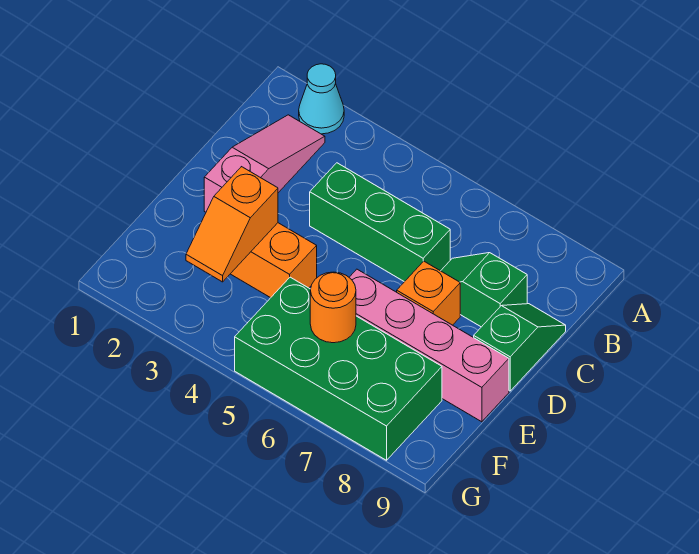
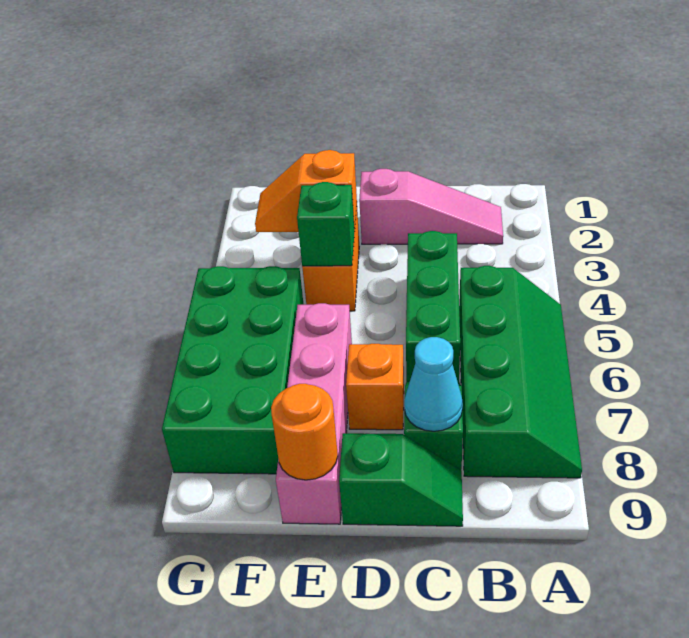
cyan cone A2 level 1 -> cyan cone C8 level 2
none -> green slope A5:B8 level 1 top B
none -> green brick E4 level 2
orange round brick F6 level 2 -> orange round brick E9 level 2

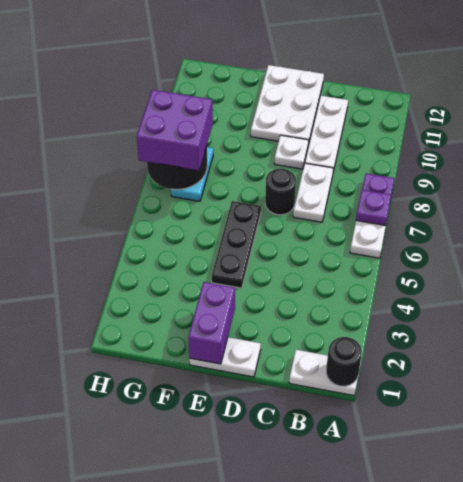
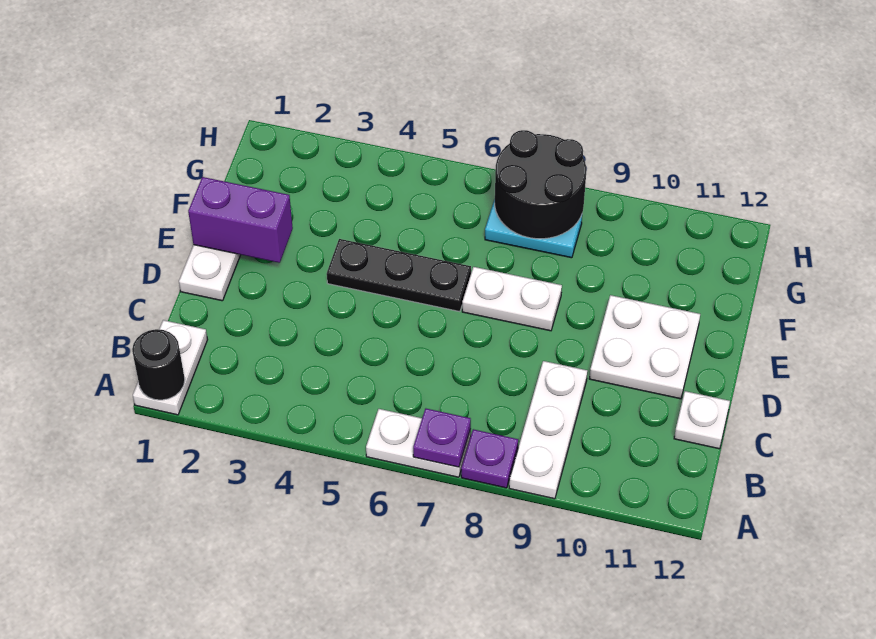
white plate C7:C8 level 1 -> white plate E7:E8 level 1
white plate C9:C11 level 1 -> white plate A9:C9 level 1
black round brick D7 level 1 -> none
white plate D9 level 1 -> white plate C12 level 1
white plate D10:E12 level 1 -> white plate D10:E11 level 1
purple brick G7:H8 level 3 -> none

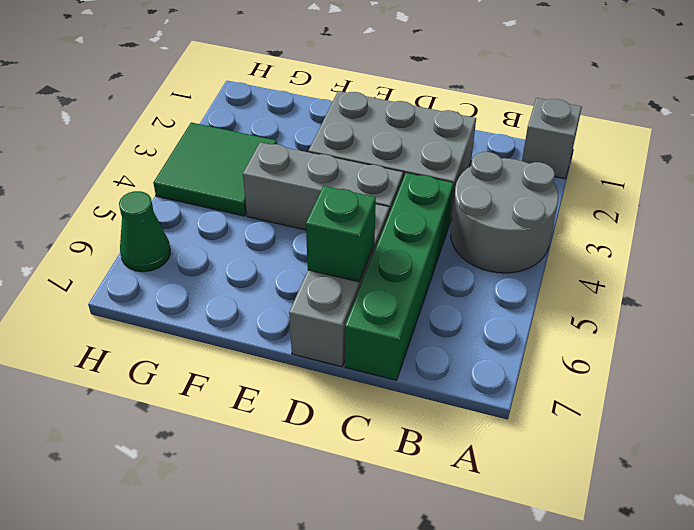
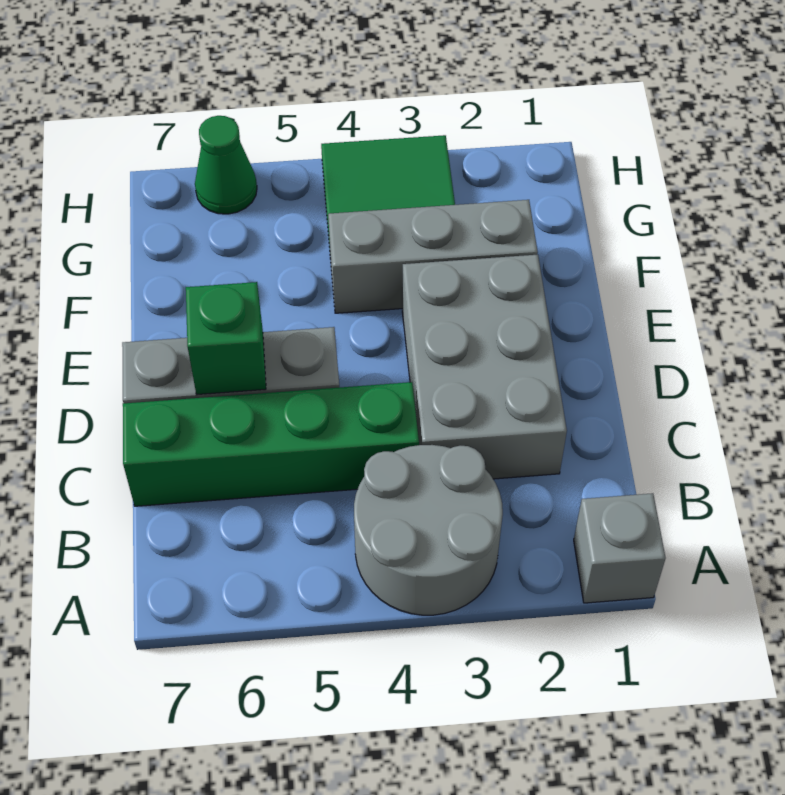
grey brick D4:F4 level 1 -> grey brick F2:F4 level 1

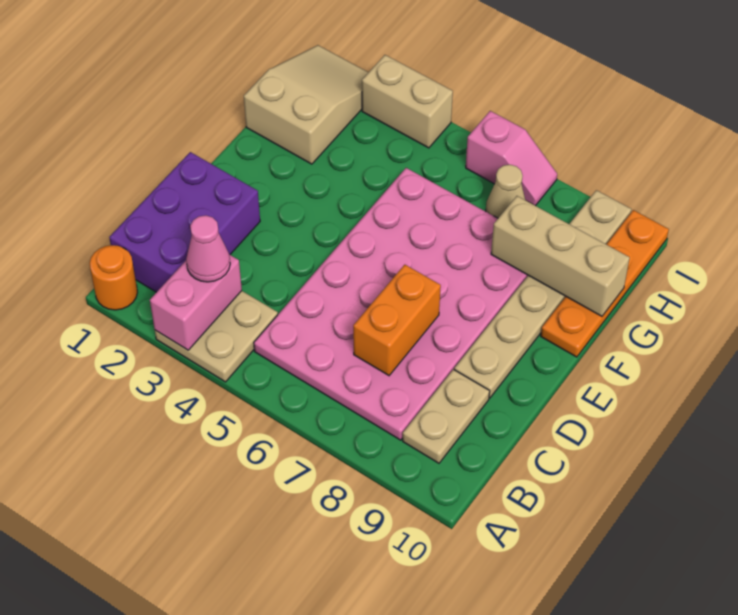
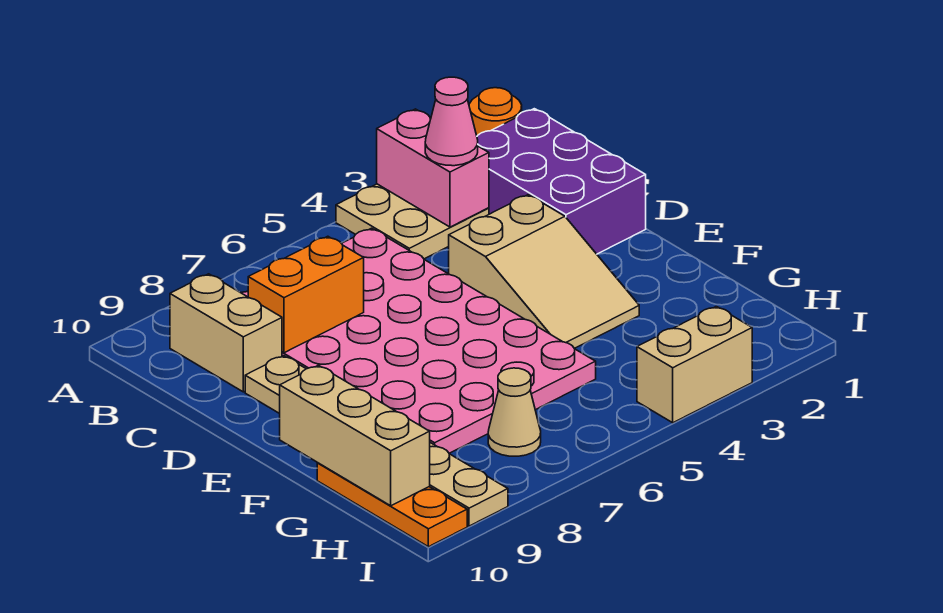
tan plate B9:C9 level 1 -> tan brick B9:C9 level 1
orange brick C7:D7 level 2 -> orange brick C7:C8 level 2
orange plate F10:I10 level 1 -> orange plate G10:I10 level 1
tan slope G1:I2 level 1 top G -> tan slope D3:F4 level 1 top D
tan brick G8:G10 level 2 -> tan brick F10:H10 level 2
pink slope I6:I7 level 1 top 6 -> none

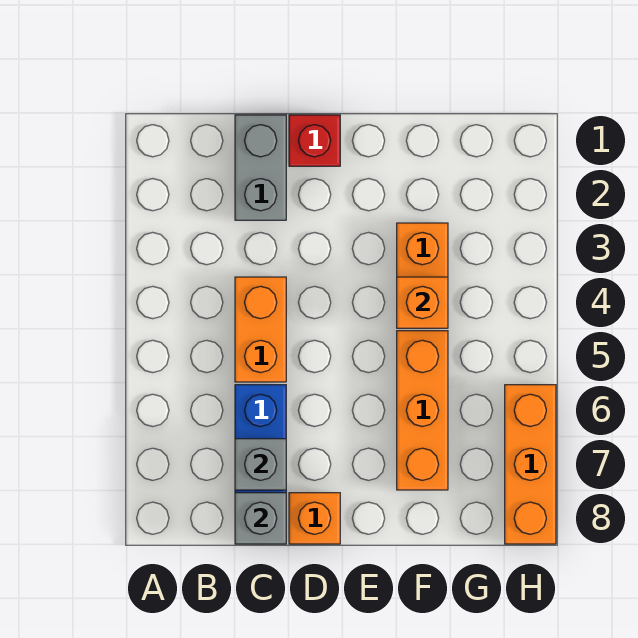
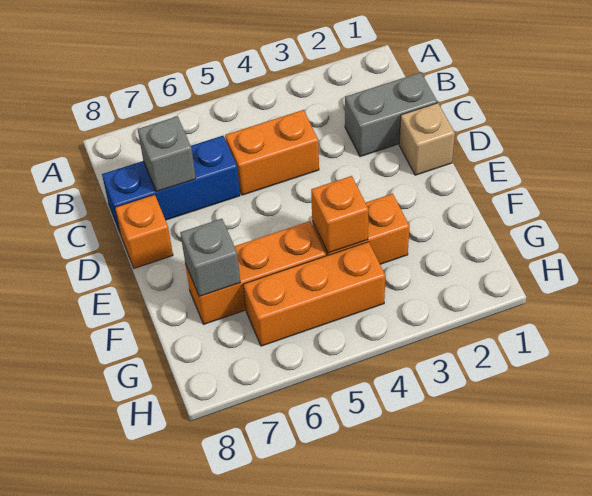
grey brick C8 level 2 -> grey brick F7 level 2
red brick D1 level 1 -> tan brick D1 level 1
orange brick H6:H8 level 1 -> orange brick G4:G6 level 1

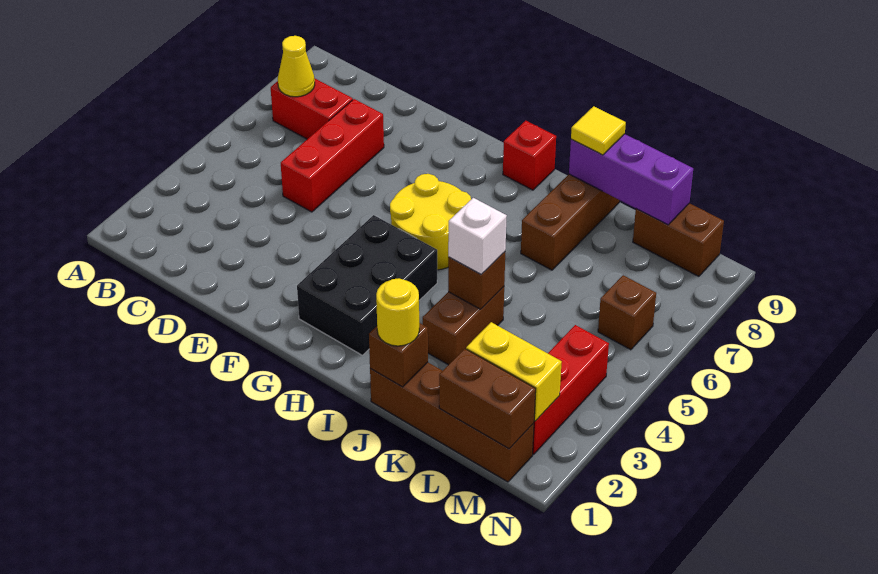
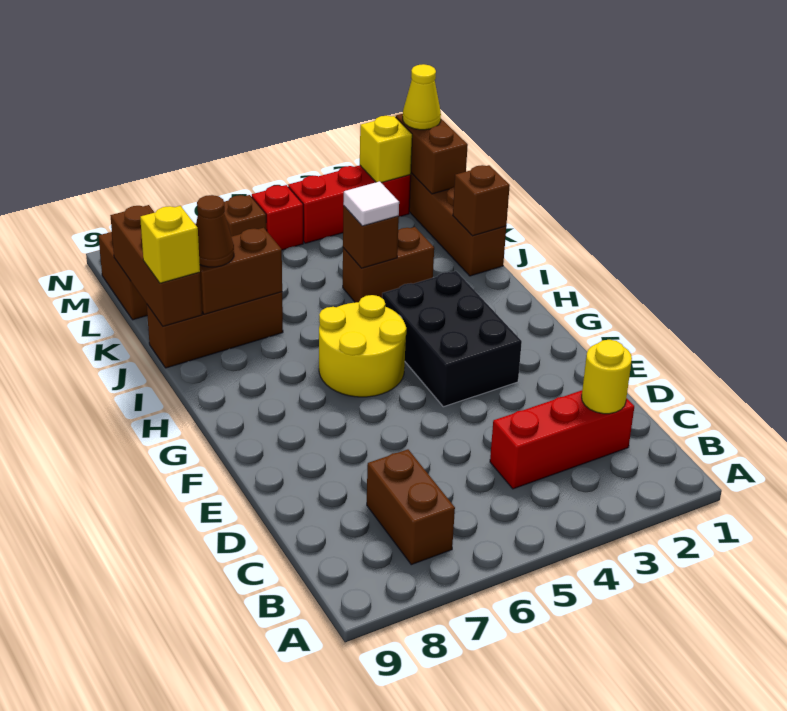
red brick B7:C7 level 1 -> brown brick B7:C7 level 1
yellow cone B7 level 2 -> yellow cone M1 level 3
red brick D5:D7 level 1 -> red brick C2:C4 level 1
black brick G2:H4 level 1 -> black brick F3:H4 level 1
red brick H9 level 1 -> red brick M5 level 1
yellow round brick J1 level 3 -> yellow round brick C2 level 2
white brick J4 level 3 -> white tile J4 level 3
none -> brown brick J7:J8 level 2
none -> brown cone J8 level 3
purple brick J9:L9 level 2 -> brown brick J9:L9 level 2
yellow tile J9 level 3 -> yellow brick J9 level 3
yellow brick L2:M2 level 2 -> yellow brick M2 level 2

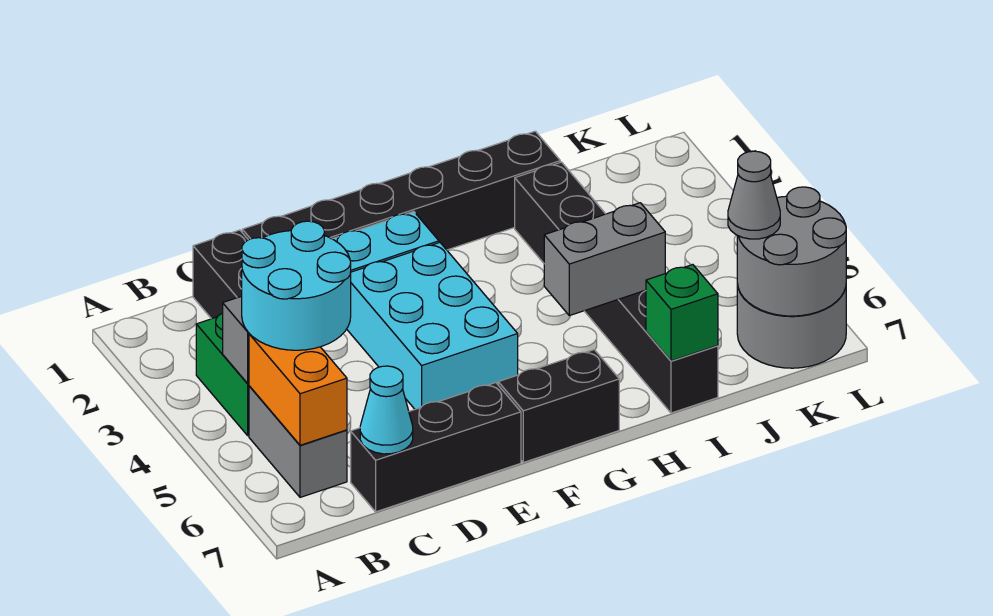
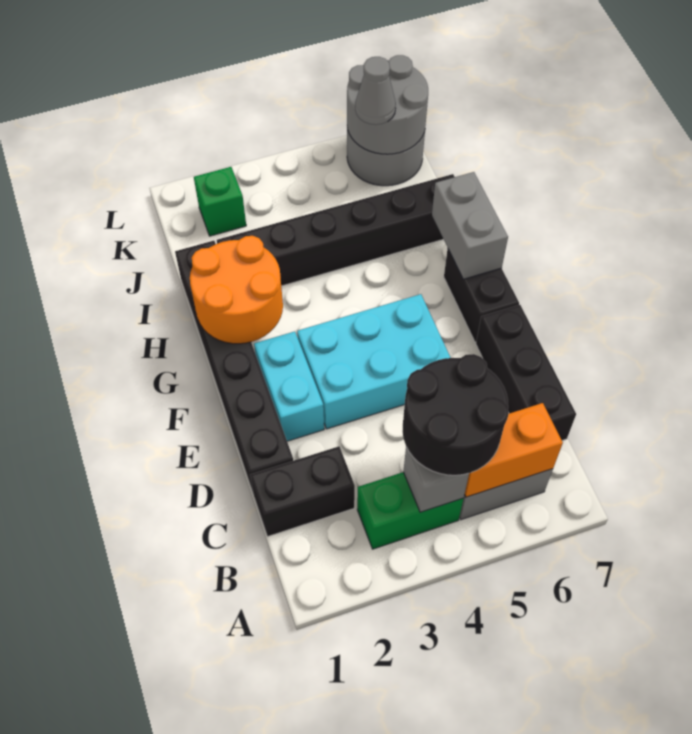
cyan round brick B4:C5 level 3 -> black round brick B4:C5 level 3
cyan cone C7 level 2 -> none
none -> orange round brick G1:H2 level 2
grey brick H5:I5 level 2 -> grey brick G7:H7 level 2
green brick I7 level 2 -> green brick K2 level 1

--------------------

#### TASK DESCRIPTION
Taking the entries above, copy word for word the lines from the one with "white plate C7:C8" up to and including the one with "grey brick H5:I5", without any picture.

#### WRITTEN RESPONSE
white plate C7:C8 level 1 -> white plate E7:E8 level 1
white plate C9:C11 level 1 -> white plate A9:C9 level 1
black round brick D7 level 1 -> none
white plate D9 level 1 -> white plate C12 level 1
white plate D10:E12 level 1 -> white plate D10:E11 level 1
purple brick G7:H8 level 3 -> none

grey brick D4:F4 level 1 -> grey brick F2:F4 level 1

tan plate B9:C9 level 1 -> tan brick B9:C9 level 1
orange brick C7:D7 level 2 -> orange brick C7:C8 level 2
orange plate F10:I10 level 1 -> orange plate G10:I10 level 1
tan slope G1:I2 level 1 top G -> tan slope D3:F4 level 1 top D
tan brick G8:G10 level 2 -> tan brick F10:H10 level 2
pink slope I6:I7 level 1 top 6 -> none

grey brick C8 level 2 -> grey brick F7 level 2
red brick D1 level 1 -> tan brick D1 level 1
orange brick H6:H8 level 1 -> orange brick G4:G6 level 1

red brick B7:C7 level 1 -> brown brick B7:C7 level 1
yellow cone B7 level 2 -> yellow cone M1 level 3
red brick D5:D7 level 1 -> red brick C2:C4 level 1
black brick G2:H4 level 1 -> black brick F3:H4 level 1
red brick H9 level 1 -> red brick M5 level 1
yellow round brick J1 level 3 -> yellow round brick C2 level 2
white brick J4 level 3 -> white tile J4 level 3
none -> brown brick J7:J8 level 2
none -> brown cone J8 level 3
purple brick J9:L9 level 2 -> brown brick J9:L9 level 2
yellow tile J9 level 3 -> yellow brick J9 level 3
yellow brick L2:M2 level 2 -> yellow brick M2 level 2

cyan round brick B4:C5 level 3 -> black round brick B4:C5 level 3
cyan cone C7 level 2 -> none
none -> orange round brick G1:H2 level 2
grey brick H5:I5 level 2 -> grey brick G7:H7 level 2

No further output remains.